**AVAILABLE DATA**
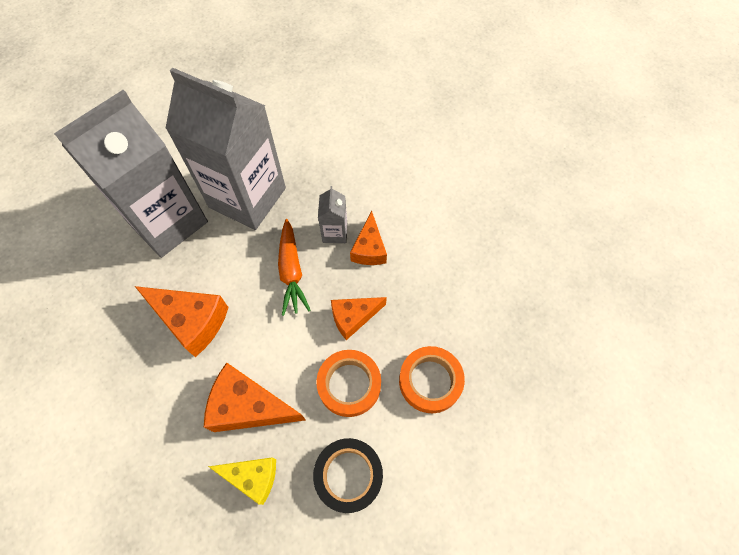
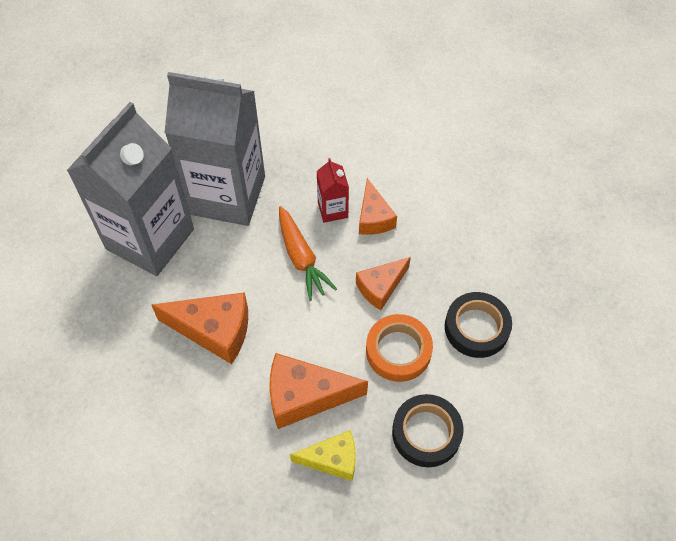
camera: 15 degrees left, 5 degrees down
(335, 232) = (332, 210): grey carton -> red carton
(430, 381) = (476, 328): orange tape -> black tape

**PROBLEM**
Set down the full listing above with its wording unchanged. Leave out its images.

**OUTPUT FOR THIS EXERCISE**
camera: 15 degrees left, 5 degrees down
(335, 232) = (332, 210): grey carton -> red carton
(430, 381) = (476, 328): orange tape -> black tape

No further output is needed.